**ITEM YANG DISEDIAKAN**

* * * *

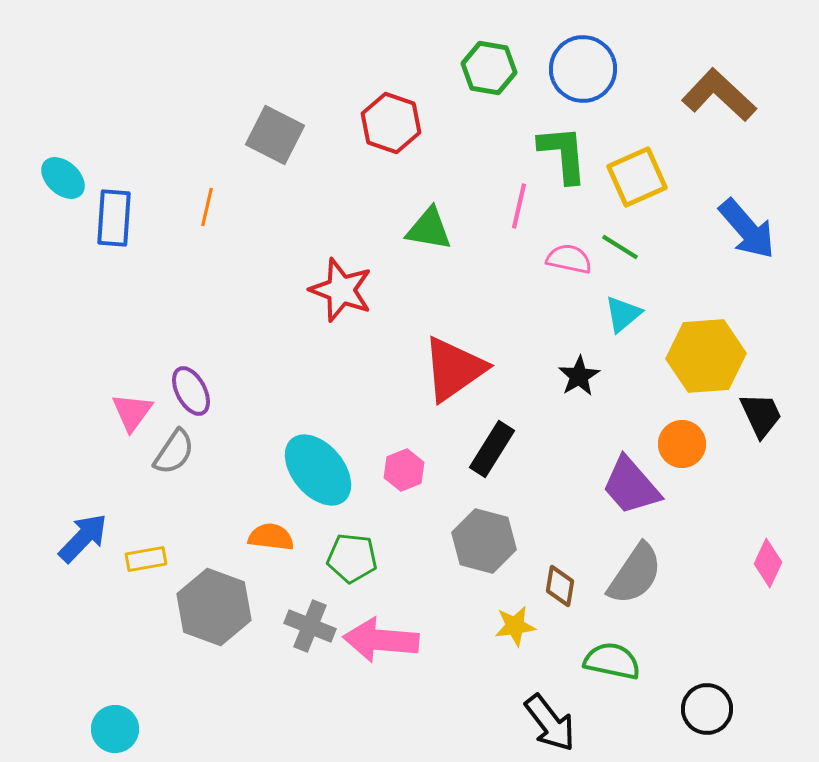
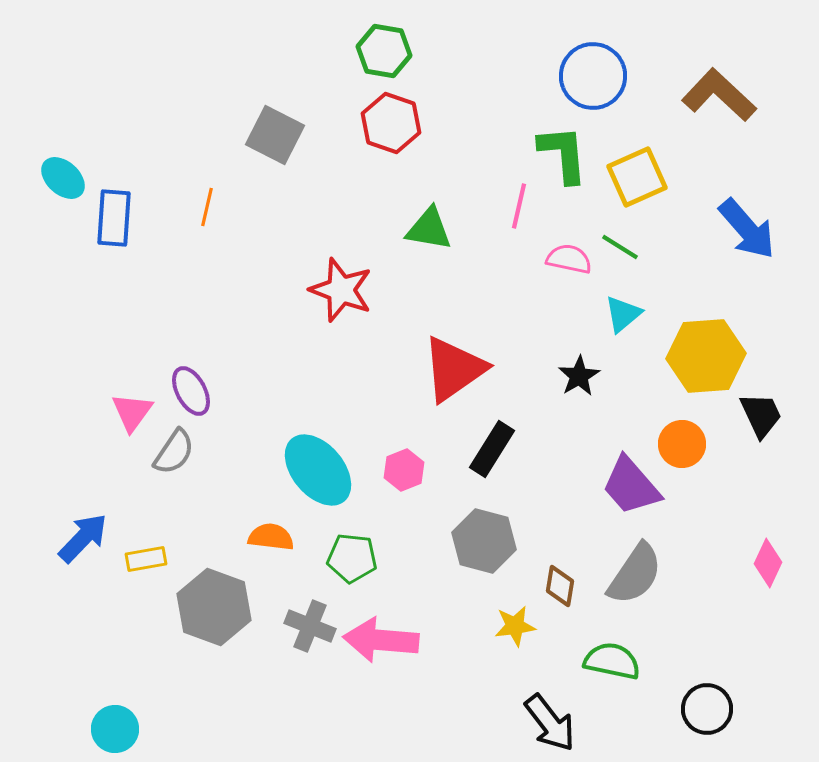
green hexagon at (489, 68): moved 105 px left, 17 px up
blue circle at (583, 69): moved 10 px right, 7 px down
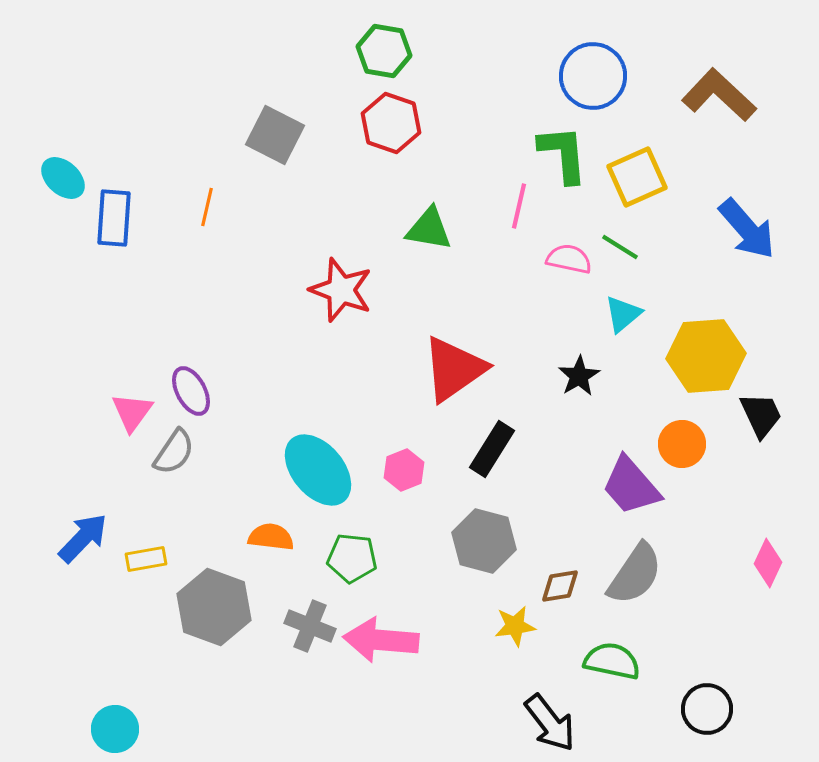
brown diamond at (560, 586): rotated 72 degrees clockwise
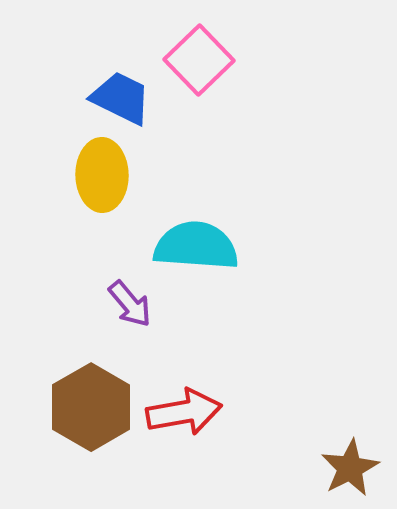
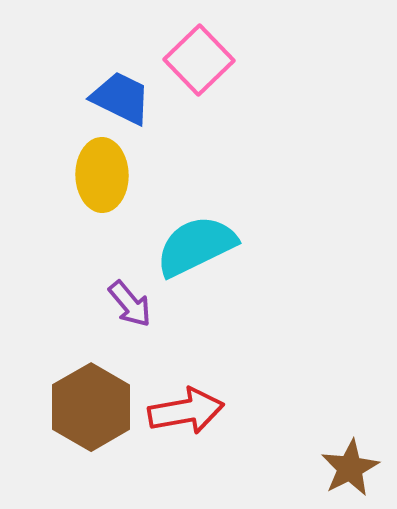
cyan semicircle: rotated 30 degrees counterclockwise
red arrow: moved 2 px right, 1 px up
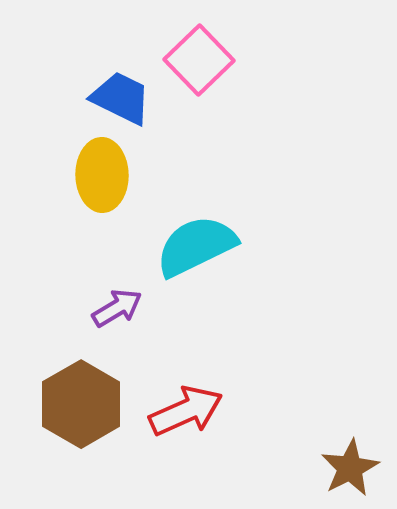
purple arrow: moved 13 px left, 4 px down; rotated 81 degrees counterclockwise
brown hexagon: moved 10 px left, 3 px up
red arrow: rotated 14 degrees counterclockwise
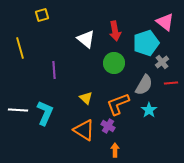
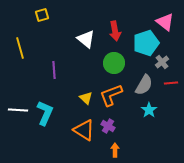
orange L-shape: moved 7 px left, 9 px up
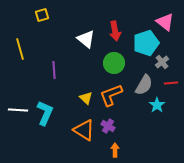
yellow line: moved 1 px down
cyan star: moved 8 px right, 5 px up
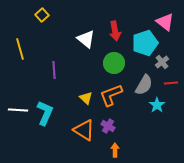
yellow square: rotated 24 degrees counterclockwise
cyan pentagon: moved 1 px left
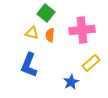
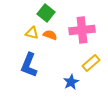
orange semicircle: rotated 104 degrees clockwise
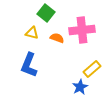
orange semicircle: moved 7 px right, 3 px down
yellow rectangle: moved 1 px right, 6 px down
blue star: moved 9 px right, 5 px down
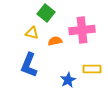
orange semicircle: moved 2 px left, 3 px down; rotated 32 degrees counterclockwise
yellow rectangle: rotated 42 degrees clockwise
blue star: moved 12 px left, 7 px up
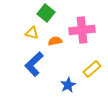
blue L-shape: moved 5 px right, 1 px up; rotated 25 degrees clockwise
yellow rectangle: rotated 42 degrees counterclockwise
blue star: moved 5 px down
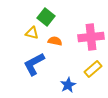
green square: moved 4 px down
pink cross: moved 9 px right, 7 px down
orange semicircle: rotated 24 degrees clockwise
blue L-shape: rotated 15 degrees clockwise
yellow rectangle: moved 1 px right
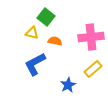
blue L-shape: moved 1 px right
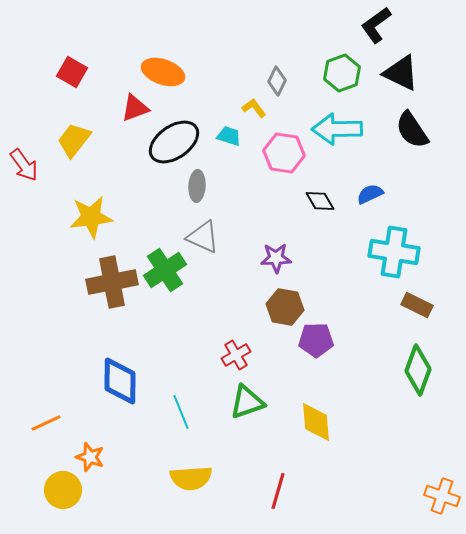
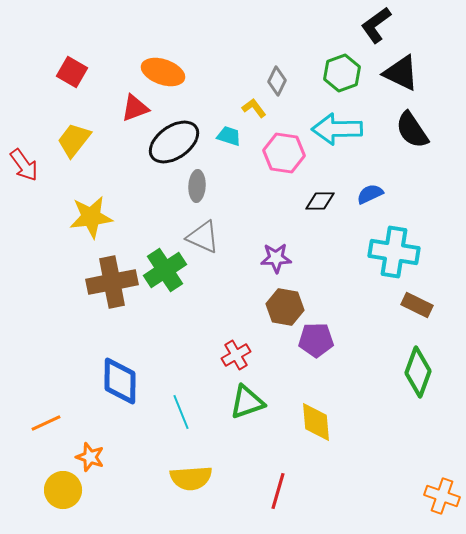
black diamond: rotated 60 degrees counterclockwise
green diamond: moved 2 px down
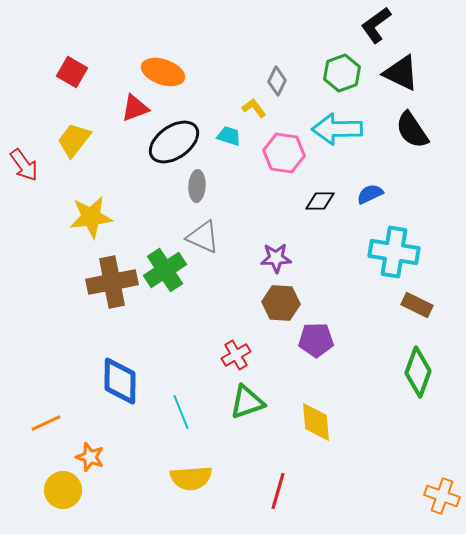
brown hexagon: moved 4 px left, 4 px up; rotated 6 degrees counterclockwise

* * * *

Tolong tulis ulang semua baris dari item di atas tanpa mengubah apa pun, tetapi jangan sertakan gambarnya.

green hexagon at (489, 68): moved 105 px left, 17 px up
blue circle at (583, 69): moved 10 px right, 7 px down
brown diamond at (560, 586): rotated 72 degrees clockwise
cyan semicircle: rotated 30 degrees counterclockwise
red arrow: moved 2 px right, 1 px up
purple arrow: moved 13 px left, 4 px down; rotated 81 degrees counterclockwise
brown hexagon: moved 10 px left, 3 px up
red arrow: rotated 14 degrees counterclockwise
orange L-shape: moved 7 px left, 9 px up
yellow line: moved 1 px down
cyan star: moved 8 px right, 5 px up
yellow square: rotated 24 degrees counterclockwise
cyan pentagon: moved 1 px left
orange semicircle: rotated 104 degrees clockwise
orange semicircle: moved 7 px right, 3 px down
yellow rectangle: moved 1 px right, 6 px down
blue star: moved 9 px right, 5 px down
orange semicircle: moved 2 px left, 3 px down; rotated 32 degrees counterclockwise
yellow rectangle: rotated 42 degrees clockwise
blue star: moved 12 px left, 7 px up
blue L-shape: moved 5 px right, 1 px up; rotated 25 degrees clockwise
yellow rectangle: rotated 42 degrees counterclockwise
blue star: moved 5 px down
green square: moved 4 px down
pink cross: moved 9 px right, 7 px down
orange semicircle: rotated 24 degrees clockwise
blue L-shape: rotated 15 degrees clockwise
yellow rectangle: moved 1 px right
blue L-shape: moved 1 px right
black diamond: rotated 60 degrees counterclockwise
green diamond: moved 2 px down
brown hexagon: moved 4 px left, 4 px up; rotated 6 degrees counterclockwise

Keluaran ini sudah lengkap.